- _About this exercise_: Could you return the data that follows exactly, minus the images?

- _Information supplied_:
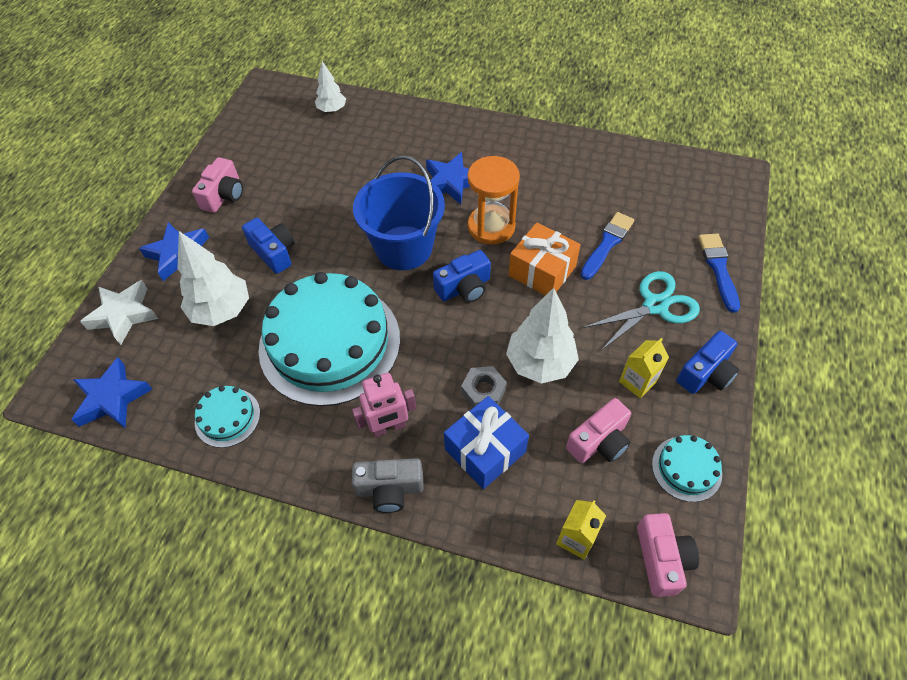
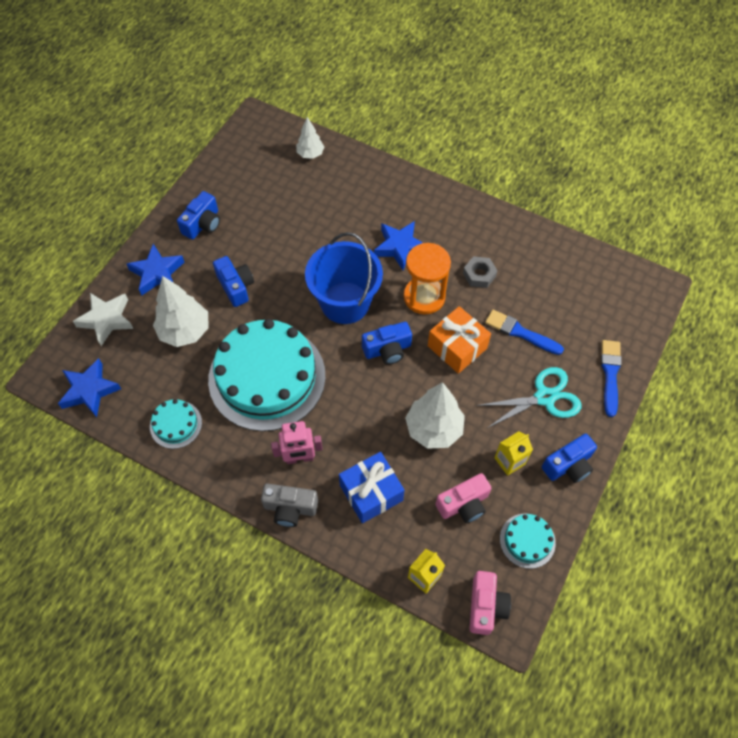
camera: 10 degrees right, 5 degrees up
(224, 195) = (203, 224): pink camera -> blue camera
(483, 391) = (382, 443): grey nut -> grey nut (479, 275)
(607, 244) = (520, 332): blue brush -> blue brush turned 105 degrees counterclockwise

- _Written response_:
camera: 10 degrees right, 5 degrees up
(224, 195) = (203, 224): pink camera -> blue camera
(483, 391) = (382, 443): grey nut -> grey nut (479, 275)
(607, 244) = (520, 332): blue brush -> blue brush turned 105 degrees counterclockwise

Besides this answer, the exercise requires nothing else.